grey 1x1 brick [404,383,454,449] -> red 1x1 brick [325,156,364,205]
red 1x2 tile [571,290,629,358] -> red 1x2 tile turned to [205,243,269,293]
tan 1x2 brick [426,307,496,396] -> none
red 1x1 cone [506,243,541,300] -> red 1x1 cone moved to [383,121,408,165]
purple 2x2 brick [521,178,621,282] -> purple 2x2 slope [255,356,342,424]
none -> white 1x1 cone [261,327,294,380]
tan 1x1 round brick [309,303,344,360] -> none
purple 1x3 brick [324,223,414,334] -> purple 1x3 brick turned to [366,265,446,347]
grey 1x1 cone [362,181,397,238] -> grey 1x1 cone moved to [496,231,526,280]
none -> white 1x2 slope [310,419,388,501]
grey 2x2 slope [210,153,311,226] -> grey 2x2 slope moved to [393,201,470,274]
-=-=-
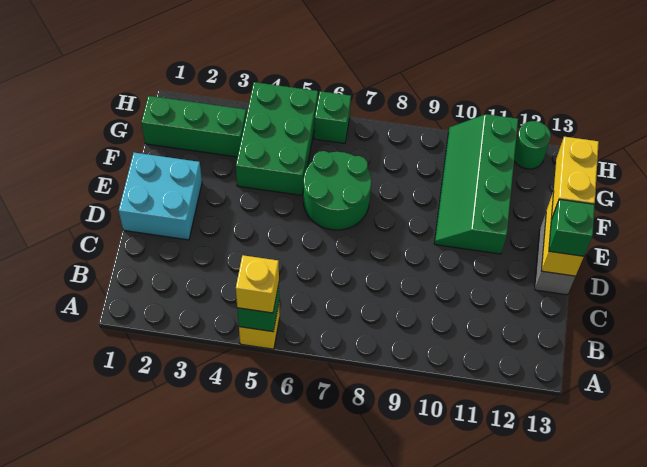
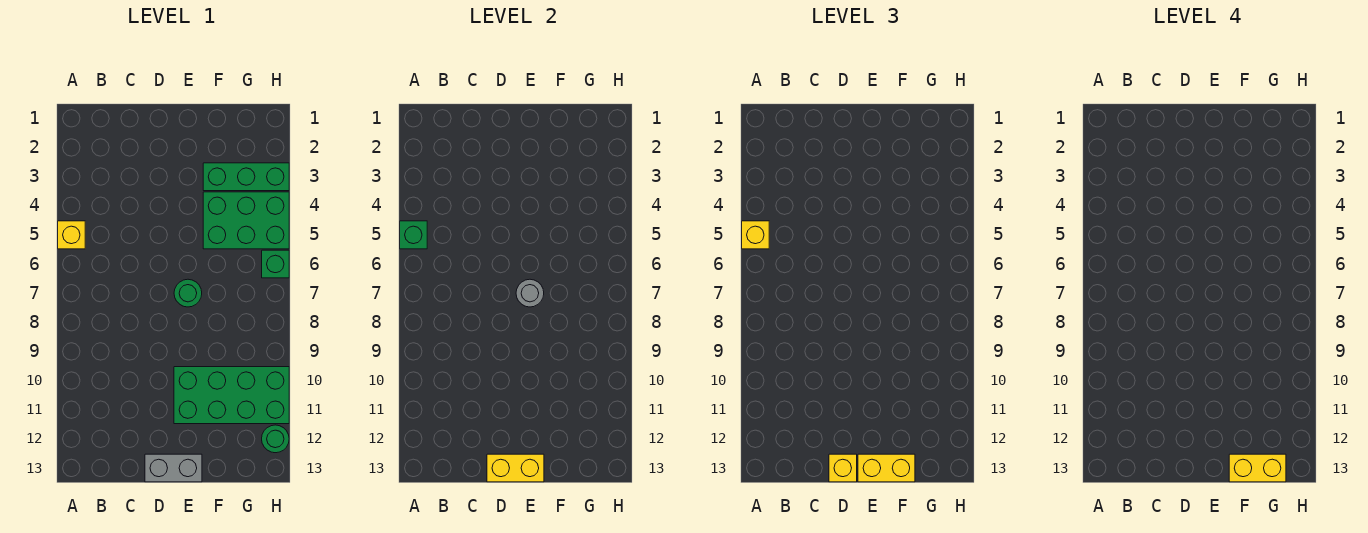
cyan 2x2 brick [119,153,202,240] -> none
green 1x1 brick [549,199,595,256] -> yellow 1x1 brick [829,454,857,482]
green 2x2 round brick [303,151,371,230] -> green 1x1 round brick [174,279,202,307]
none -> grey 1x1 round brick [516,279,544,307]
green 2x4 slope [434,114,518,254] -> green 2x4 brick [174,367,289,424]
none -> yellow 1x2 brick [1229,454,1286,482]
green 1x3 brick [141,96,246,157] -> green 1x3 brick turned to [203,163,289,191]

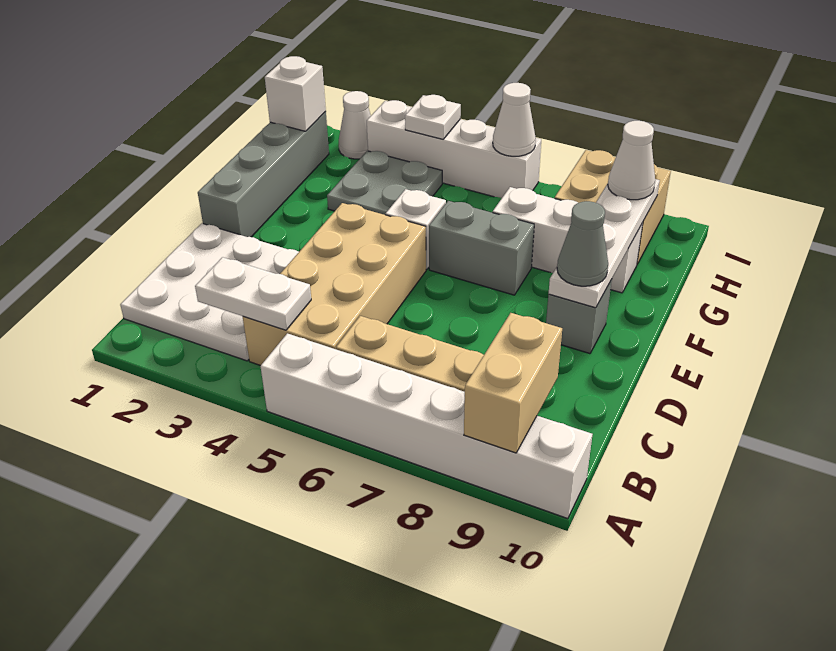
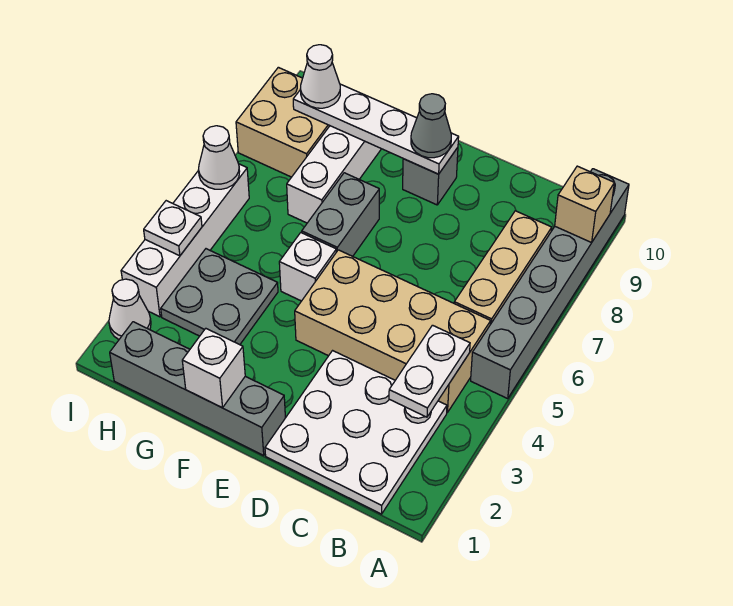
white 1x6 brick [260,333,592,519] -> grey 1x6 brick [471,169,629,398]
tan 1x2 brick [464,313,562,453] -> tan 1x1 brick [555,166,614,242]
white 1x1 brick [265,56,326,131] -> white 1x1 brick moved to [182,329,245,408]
-=-=-
In the records above, copy exactly everything from the line that has "none -> grey" down to the line that has "white 1x6 brick", both ends included, and leave out the pictures.

→ **Result for this exercise**
none -> grey 1x1 round brick [516,279,544,307]
green 2x4 slope [434,114,518,254] -> green 2x4 brick [174,367,289,424]
none -> yellow 1x2 brick [1229,454,1286,482]
green 1x3 brick [141,96,246,157] -> green 1x3 brick turned to [203,163,289,191]

white 1x6 brick [260,333,592,519] -> grey 1x6 brick [471,169,629,398]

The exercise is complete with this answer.